Work required:
Produce an exact transcription of the data, with the images left out.

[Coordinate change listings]

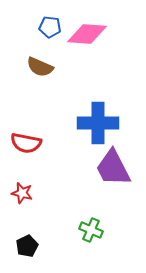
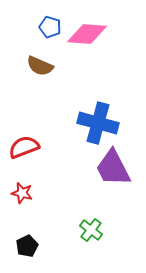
blue pentagon: rotated 10 degrees clockwise
brown semicircle: moved 1 px up
blue cross: rotated 15 degrees clockwise
red semicircle: moved 2 px left, 4 px down; rotated 148 degrees clockwise
green cross: rotated 15 degrees clockwise
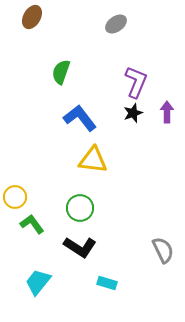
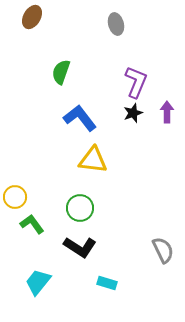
gray ellipse: rotated 70 degrees counterclockwise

The answer:
blue pentagon: rotated 10 degrees clockwise
brown semicircle: moved 1 px up
blue cross: rotated 15 degrees clockwise
red semicircle: moved 2 px left, 4 px down; rotated 148 degrees clockwise
green cross: rotated 15 degrees clockwise
gray ellipse: rotated 70 degrees counterclockwise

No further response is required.